[Records contained in a dataset]

▼

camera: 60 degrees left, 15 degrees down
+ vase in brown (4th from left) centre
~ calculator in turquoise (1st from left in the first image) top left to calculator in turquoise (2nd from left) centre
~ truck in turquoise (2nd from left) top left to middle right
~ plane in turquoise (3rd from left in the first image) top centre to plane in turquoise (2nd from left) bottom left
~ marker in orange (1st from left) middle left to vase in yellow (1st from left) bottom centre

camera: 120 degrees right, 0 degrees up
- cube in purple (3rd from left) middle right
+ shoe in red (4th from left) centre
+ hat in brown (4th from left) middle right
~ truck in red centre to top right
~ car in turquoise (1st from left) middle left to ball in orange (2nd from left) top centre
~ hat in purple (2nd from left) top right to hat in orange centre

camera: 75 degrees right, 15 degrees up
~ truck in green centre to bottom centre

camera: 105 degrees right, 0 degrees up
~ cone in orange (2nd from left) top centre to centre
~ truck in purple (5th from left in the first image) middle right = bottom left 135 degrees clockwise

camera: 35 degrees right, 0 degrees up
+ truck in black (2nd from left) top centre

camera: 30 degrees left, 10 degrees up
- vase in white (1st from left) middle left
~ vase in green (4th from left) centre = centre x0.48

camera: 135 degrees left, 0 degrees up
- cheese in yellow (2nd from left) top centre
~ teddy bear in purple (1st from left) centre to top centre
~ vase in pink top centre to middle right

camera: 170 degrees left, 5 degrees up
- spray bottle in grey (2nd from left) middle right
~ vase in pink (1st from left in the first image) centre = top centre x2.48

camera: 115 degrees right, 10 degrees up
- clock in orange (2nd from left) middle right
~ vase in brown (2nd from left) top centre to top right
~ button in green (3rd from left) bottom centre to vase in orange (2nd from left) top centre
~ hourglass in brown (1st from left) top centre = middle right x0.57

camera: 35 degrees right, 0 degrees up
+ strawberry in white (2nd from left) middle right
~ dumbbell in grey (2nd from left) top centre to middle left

▲

REQUIRED WORK:
Copy every line of the data above exactly.

OUTPUT FOR THIS EXERCISE:
camera: 60 degrees left, 15 degrees down
+ vase in brown (4th from left) centre
~ calculator in turquoise (1st from left in the first image) top left to calculator in turquoise (2nd from left) centre
~ truck in turquoise (2nd from left) top left to middle right
~ plane in turquoise (3rd from left in the first image) top centre to plane in turquoise (2nd from left) bottom left
~ marker in orange (1st from left) middle left to vase in yellow (1st from left) bottom centre

camera: 120 degrees right, 0 degrees up
- cube in purple (3rd from left) middle right
+ shoe in red (4th from left) centre
+ hat in brown (4th from left) middle right
~ truck in red centre to top right
~ car in turquoise (1st from left) middle left to ball in orange (2nd from left) top centre
~ hat in purple (2nd from left) top right to hat in orange centre

camera: 75 degrees right, 15 degrees up
~ truck in green centre to bottom centre

camera: 105 degrees right, 0 degrees up
~ cone in orange (2nd from left) top centre to centre
~ truck in purple (5th from left in the first image) middle right = bottom left 135 degrees clockwise

camera: 35 degrees right, 0 degrees up
+ truck in black (2nd from left) top centre

camera: 30 degrees left, 10 degrees up
- vase in white (1st from left) middle left
~ vase in green (4th from left) centre = centre x0.48

camera: 135 degrees left, 0 degrees up
- cheese in yellow (2nd from left) top centre
~ teddy bear in purple (1st from left) centre to top centre
~ vase in pink top centre to middle right

camera: 170 degrees left, 5 degrees up
- spray bottle in grey (2nd from left) middle right
~ vase in pink (1st from left in the first image) centre = top centre x2.48

camera: 115 degrees right, 10 degrees up
- clock in orange (2nd from left) middle right
~ vase in brown (2nd from left) top centre to top right
~ button in green (3rd from left) bottom centre to vase in orange (2nd from left) top centre
~ hourglass in brown (1st from left) top centre = middle right x0.57

camera: 35 degrees right, 0 degrees up
+ strawberry in white (2nd from left) middle right
~ dumbbell in grey (2nd from left) top centre to middle left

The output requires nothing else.